> Task to complete
Would you transcribe the records below from the line with "BARO3 pin SCL: D2 -> D5" to the line with "TFT2 pin CS: D2 -> D1", ends included, exactly and with nothing more, leaving the pictures out?

═══ Working data

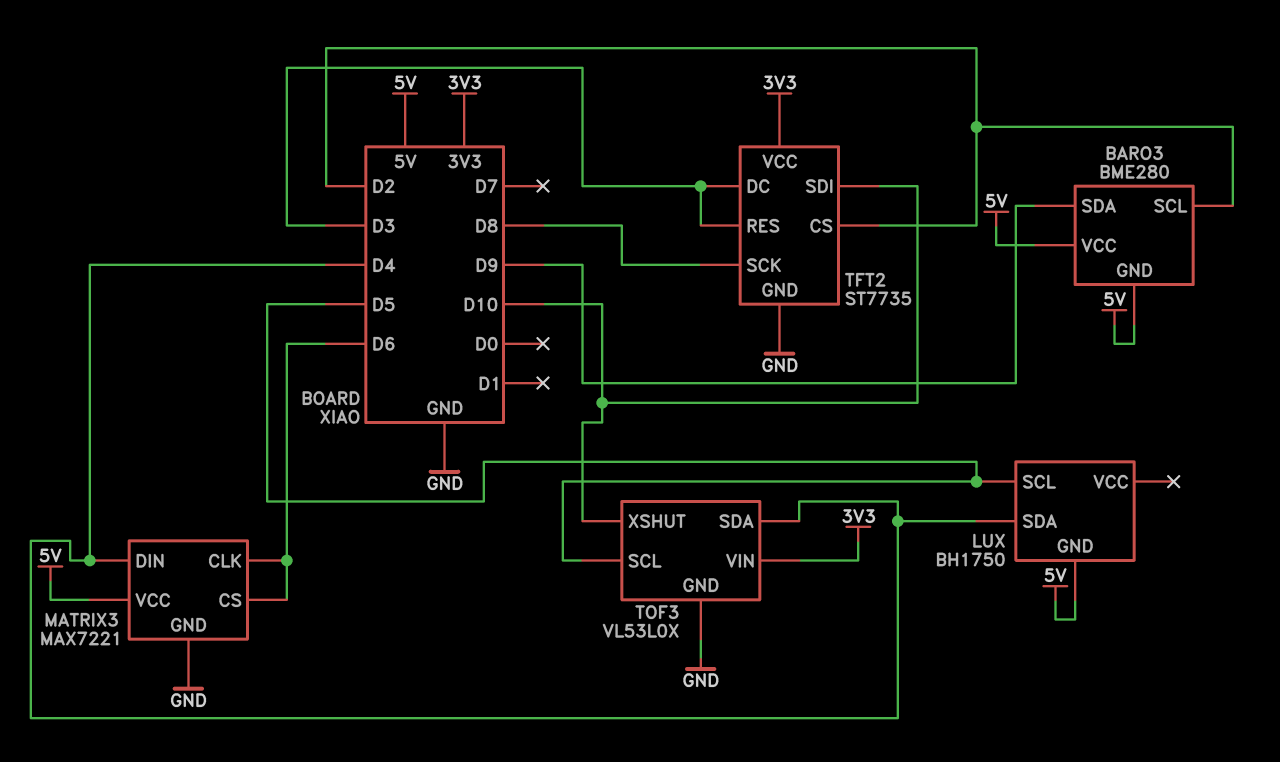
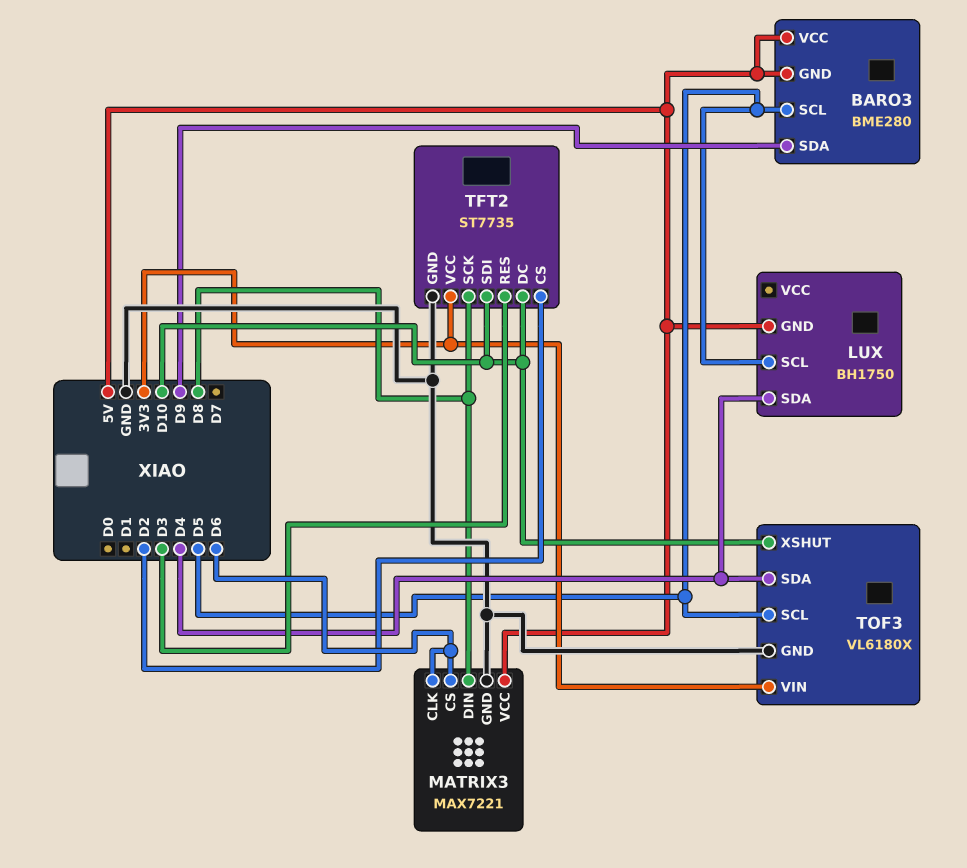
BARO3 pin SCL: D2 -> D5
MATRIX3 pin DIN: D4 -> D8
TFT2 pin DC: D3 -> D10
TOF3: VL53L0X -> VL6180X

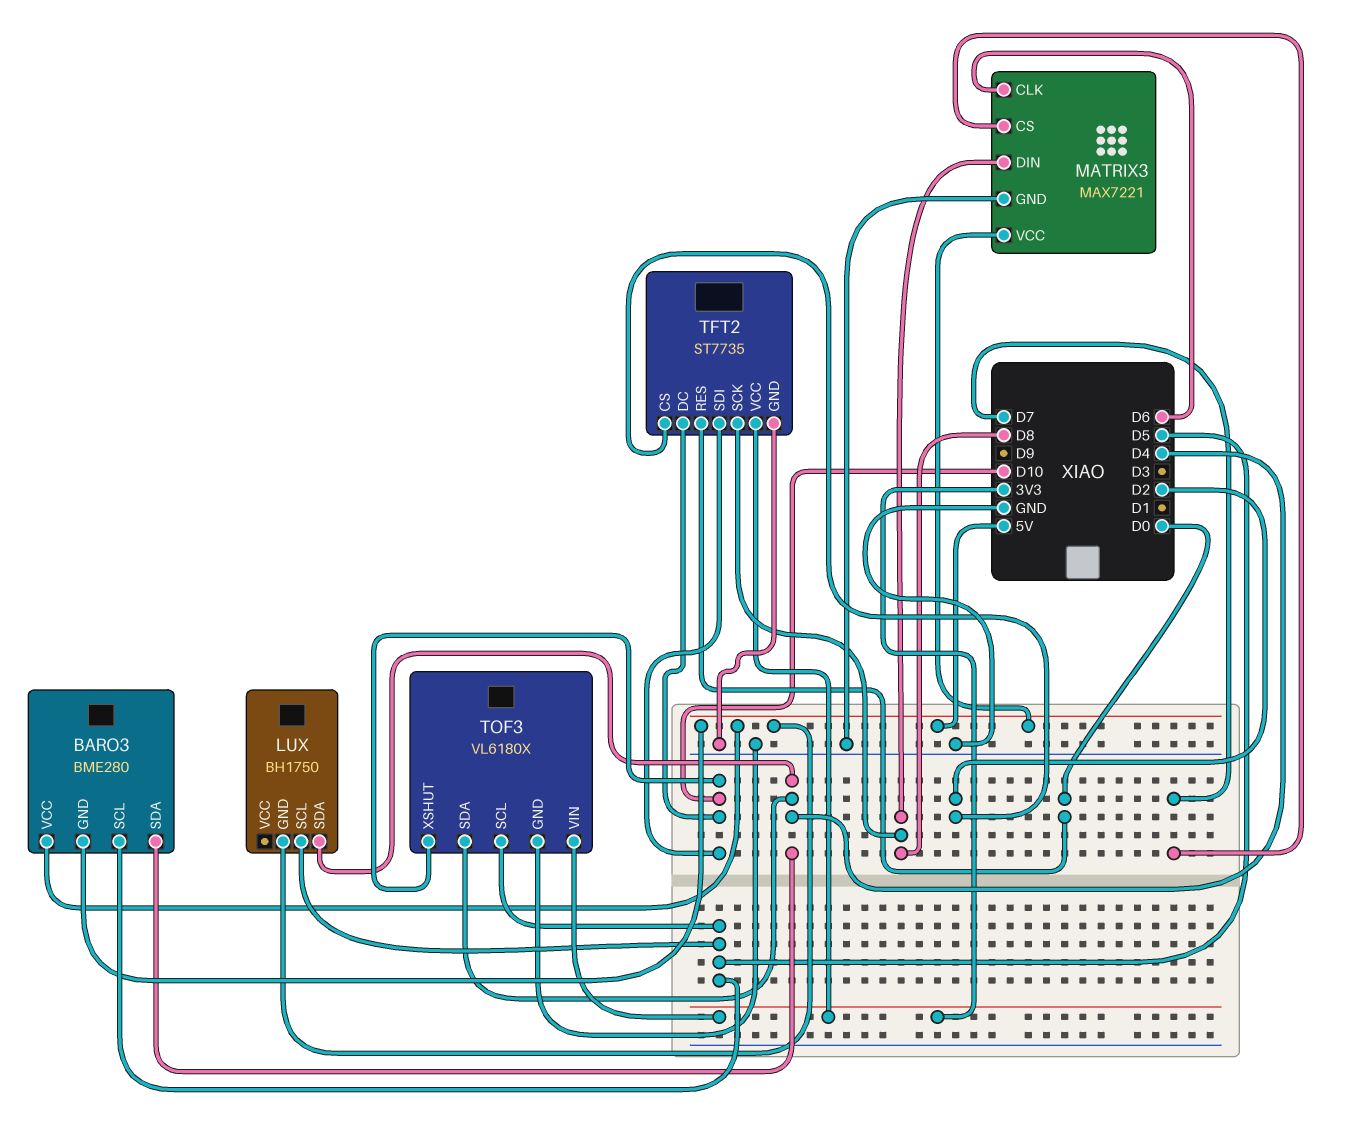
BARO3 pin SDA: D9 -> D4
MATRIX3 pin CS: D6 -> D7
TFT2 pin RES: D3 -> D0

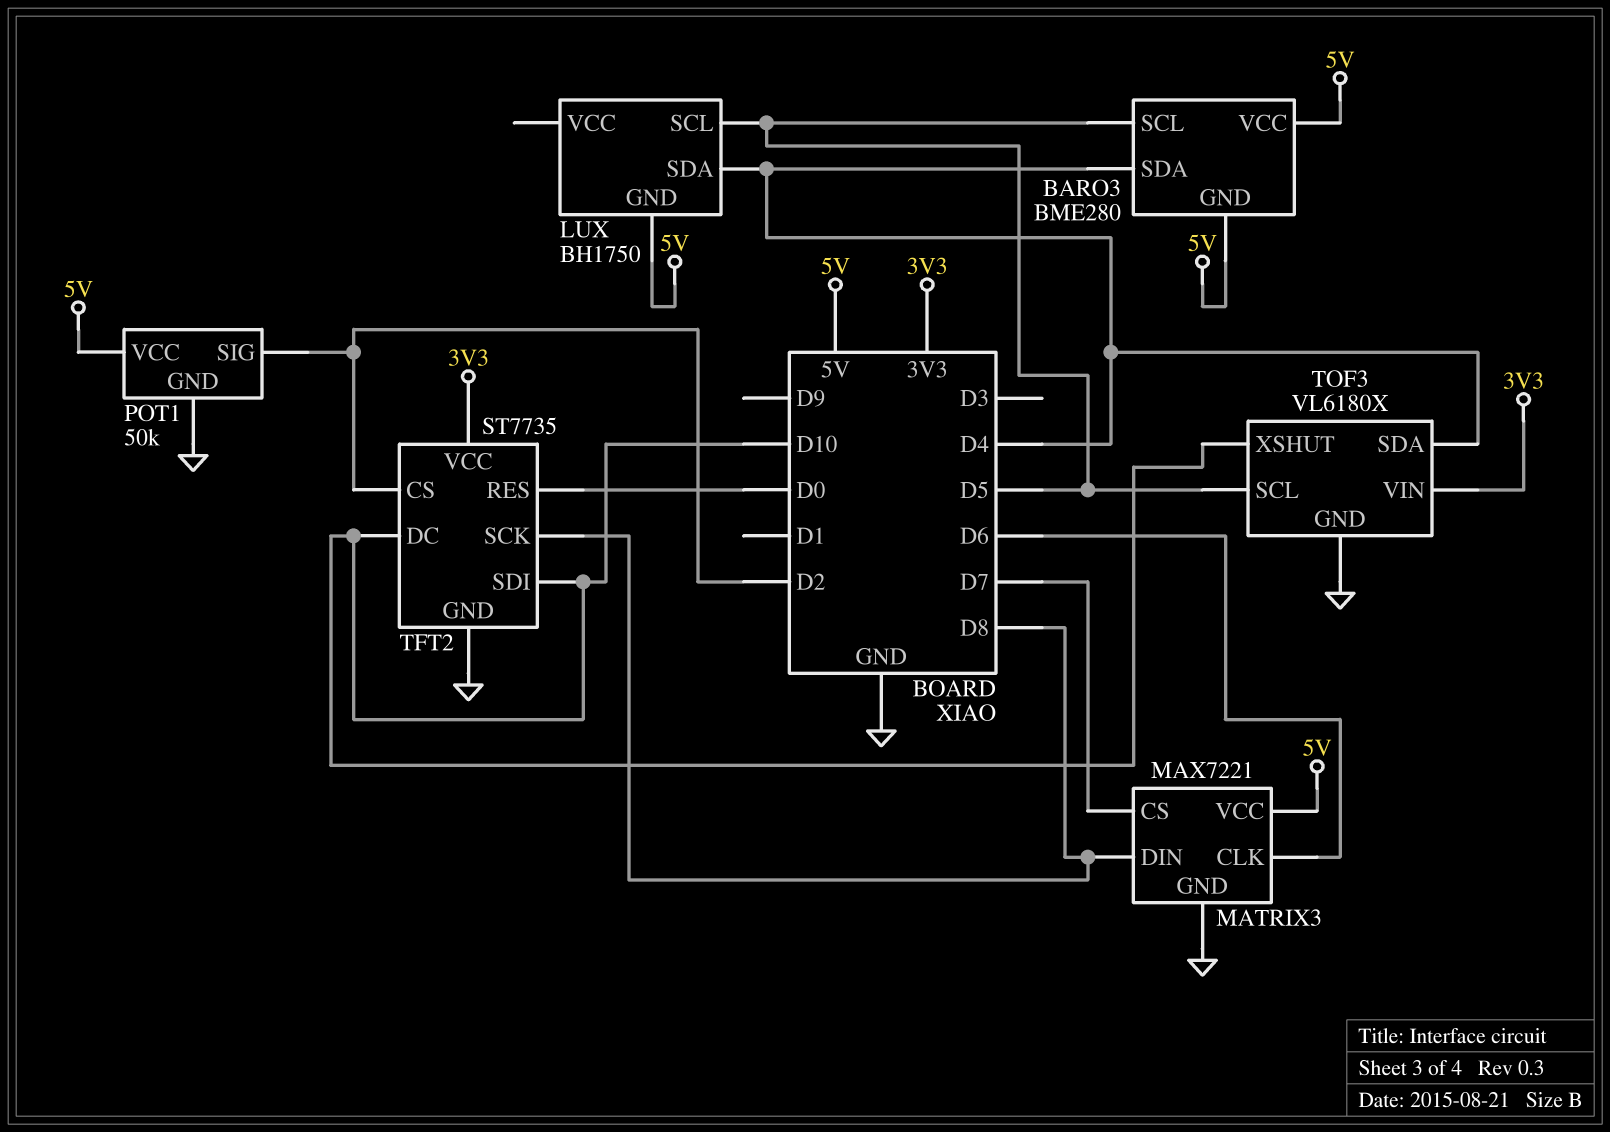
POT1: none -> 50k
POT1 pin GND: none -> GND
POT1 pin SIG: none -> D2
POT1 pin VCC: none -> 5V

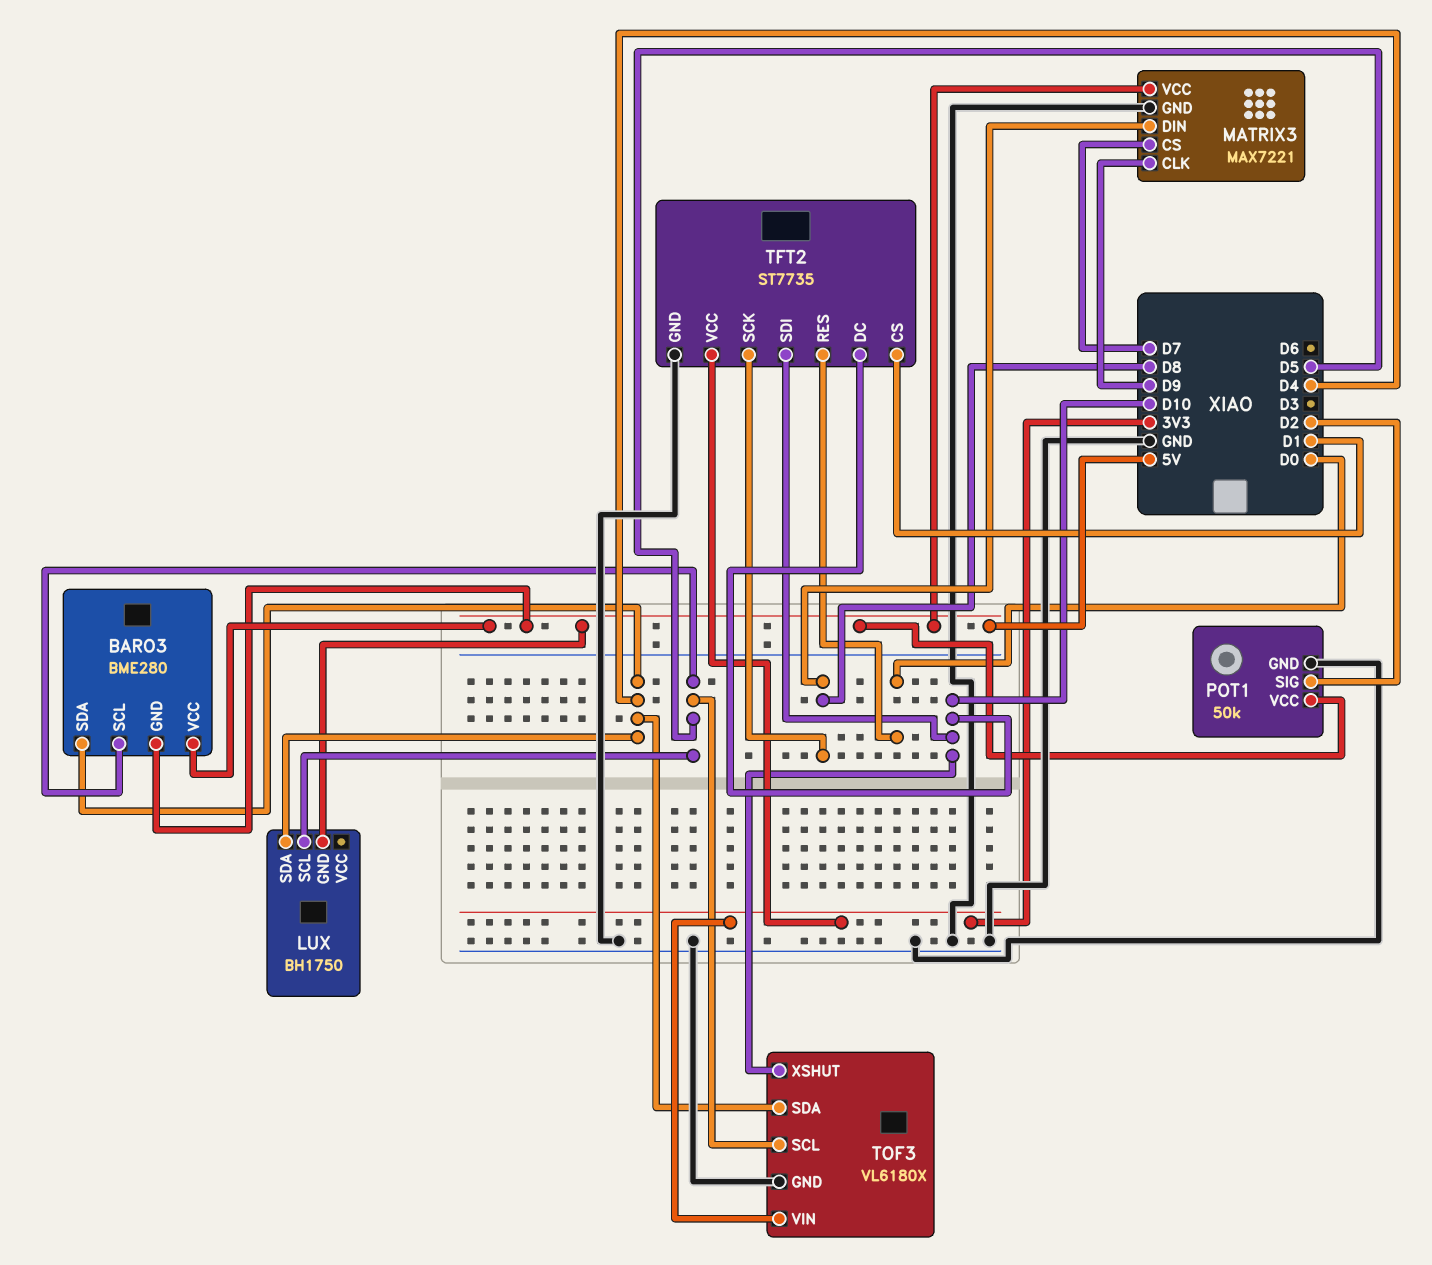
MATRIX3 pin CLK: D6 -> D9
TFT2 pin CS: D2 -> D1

══════
═══ Working data

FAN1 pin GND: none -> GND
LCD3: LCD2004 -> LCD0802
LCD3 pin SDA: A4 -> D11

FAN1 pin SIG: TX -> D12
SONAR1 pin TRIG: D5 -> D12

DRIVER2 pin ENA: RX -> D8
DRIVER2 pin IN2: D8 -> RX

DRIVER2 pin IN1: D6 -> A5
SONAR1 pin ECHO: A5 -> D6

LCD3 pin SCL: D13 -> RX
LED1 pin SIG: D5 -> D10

══════

> Exercise solution
BARO3 pin SCL: D2 -> D5
MATRIX3 pin DIN: D4 -> D8
TFT2 pin DC: D3 -> D10
TOF3: VL53L0X -> VL6180X

BARO3 pin SDA: D9 -> D4
MATRIX3 pin CS: D6 -> D7
TFT2 pin RES: D3 -> D0

POT1: none -> 50k
POT1 pin GND: none -> GND
POT1 pin SIG: none -> D2
POT1 pin VCC: none -> 5V

MATRIX3 pin CLK: D6 -> D9
TFT2 pin CS: D2 -> D1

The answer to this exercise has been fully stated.